■ Supplied records
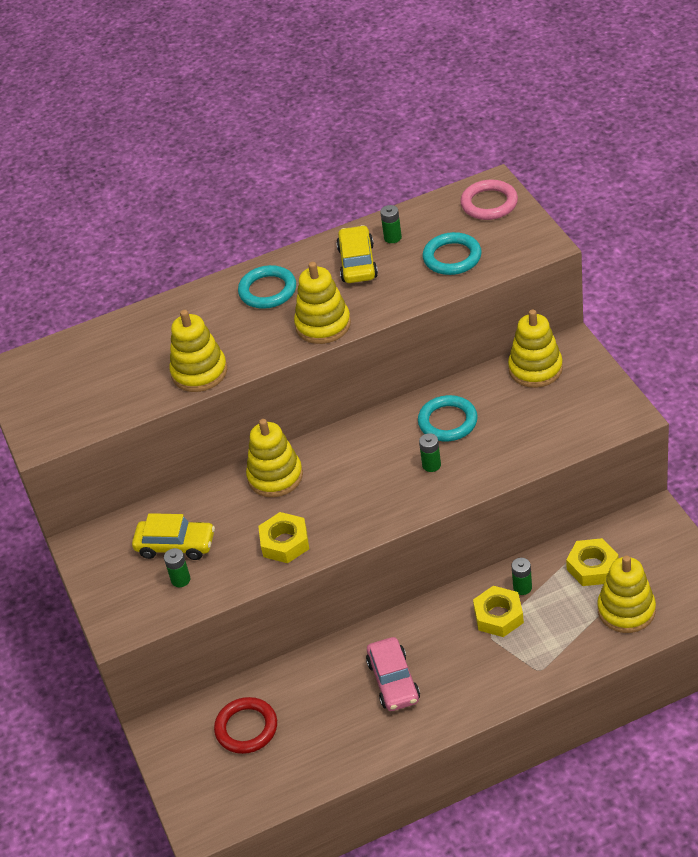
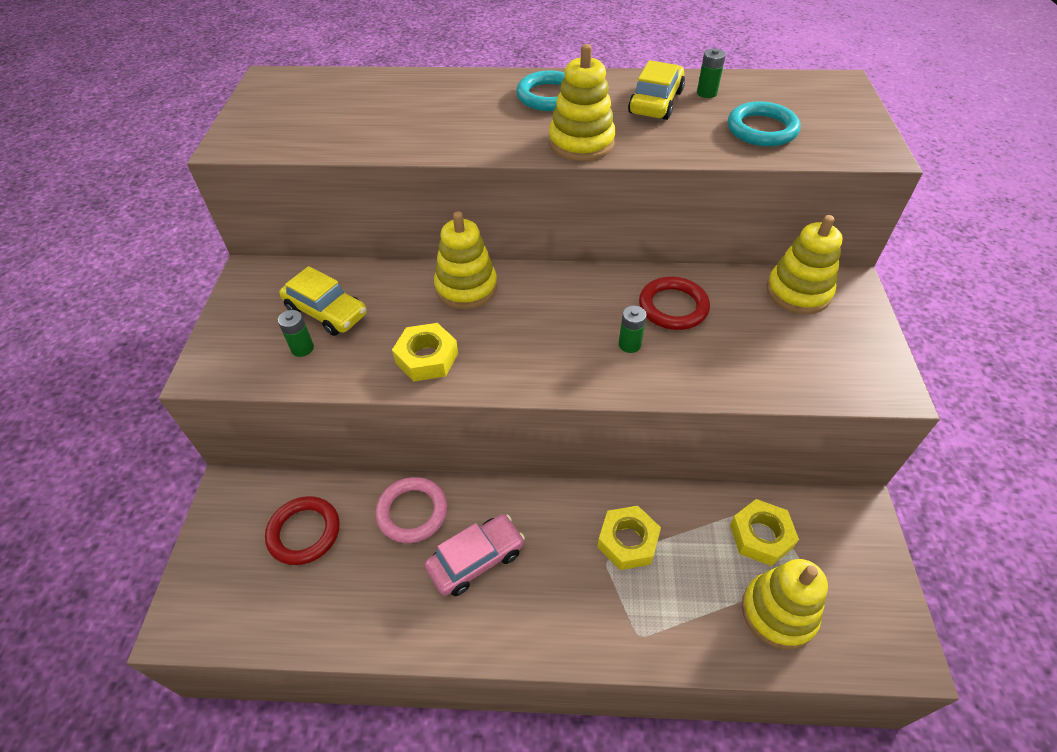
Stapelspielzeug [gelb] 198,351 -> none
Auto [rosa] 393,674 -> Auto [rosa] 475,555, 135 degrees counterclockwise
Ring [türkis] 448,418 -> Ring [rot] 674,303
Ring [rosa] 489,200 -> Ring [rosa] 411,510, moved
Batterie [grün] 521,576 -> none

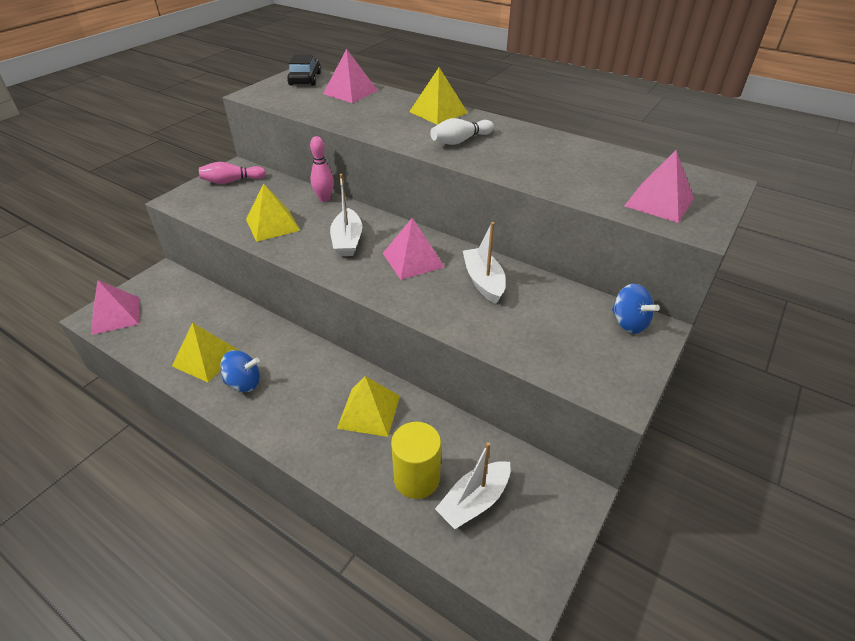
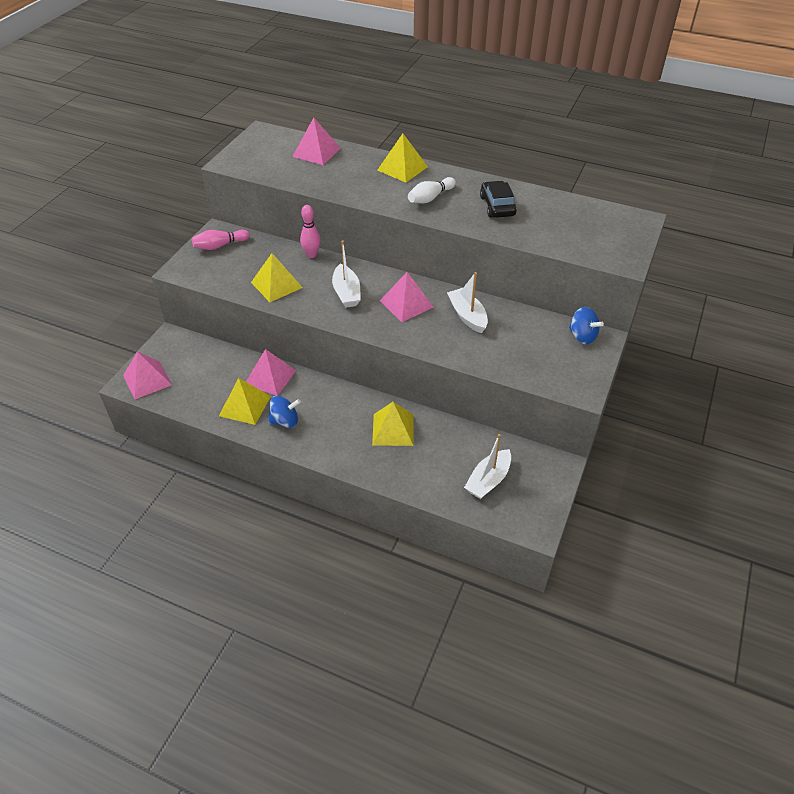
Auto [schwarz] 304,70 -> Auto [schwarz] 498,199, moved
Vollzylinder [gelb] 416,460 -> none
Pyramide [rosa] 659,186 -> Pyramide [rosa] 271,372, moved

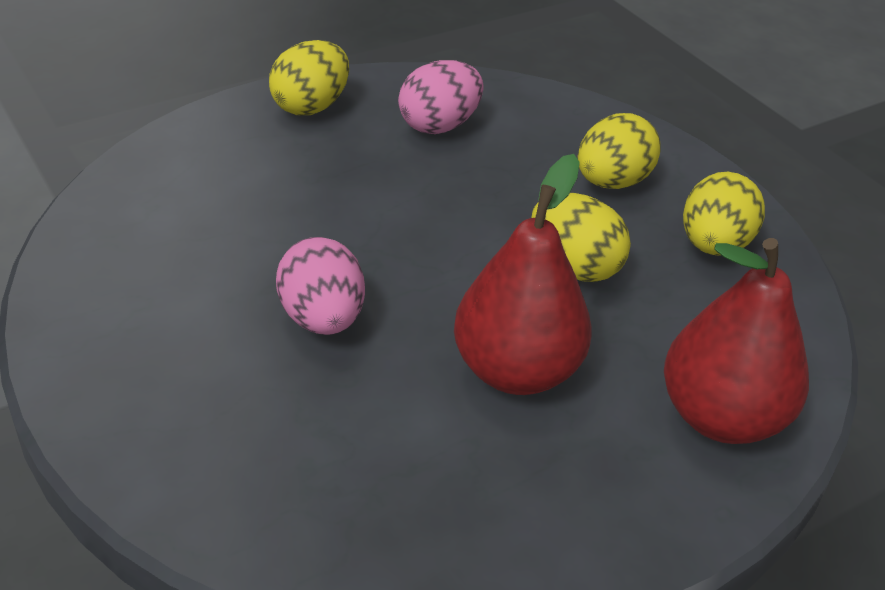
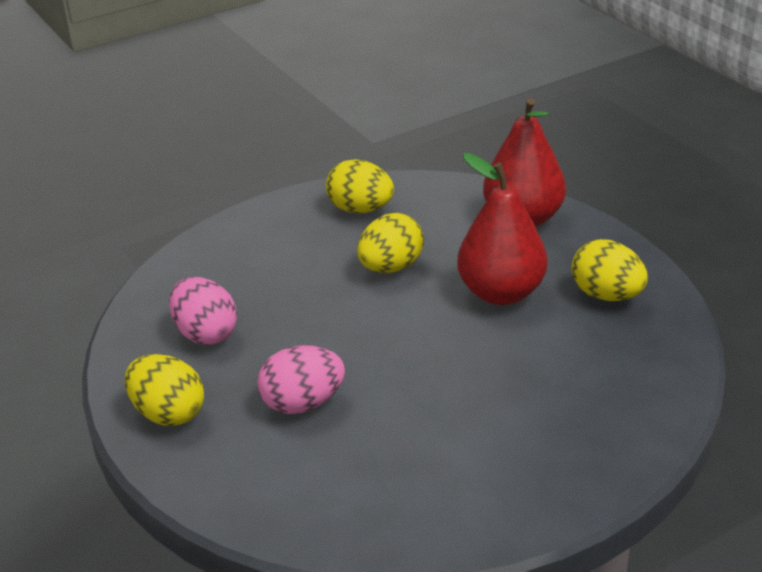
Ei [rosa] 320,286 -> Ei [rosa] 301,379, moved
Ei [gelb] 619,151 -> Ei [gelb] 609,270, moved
--
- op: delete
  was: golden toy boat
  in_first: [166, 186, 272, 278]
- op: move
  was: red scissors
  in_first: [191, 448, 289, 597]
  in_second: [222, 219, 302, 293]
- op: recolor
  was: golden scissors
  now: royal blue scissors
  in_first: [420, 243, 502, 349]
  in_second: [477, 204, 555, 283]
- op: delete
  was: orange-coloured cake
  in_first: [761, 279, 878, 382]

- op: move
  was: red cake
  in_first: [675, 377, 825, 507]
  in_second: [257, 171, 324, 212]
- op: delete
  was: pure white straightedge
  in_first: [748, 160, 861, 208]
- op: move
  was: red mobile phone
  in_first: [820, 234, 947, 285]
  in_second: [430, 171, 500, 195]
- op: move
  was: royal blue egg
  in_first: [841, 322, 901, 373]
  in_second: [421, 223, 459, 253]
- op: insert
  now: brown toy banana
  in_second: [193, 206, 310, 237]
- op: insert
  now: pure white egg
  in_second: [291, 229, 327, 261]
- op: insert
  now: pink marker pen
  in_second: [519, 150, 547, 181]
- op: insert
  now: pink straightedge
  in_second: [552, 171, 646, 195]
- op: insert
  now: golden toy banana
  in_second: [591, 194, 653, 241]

■ Work order
When the word "scissors" shows up in a line of the entries, pull that line out.

■ Answer to this problem
  was: red scissors
  was: golden scissors
  now: royal blue scissors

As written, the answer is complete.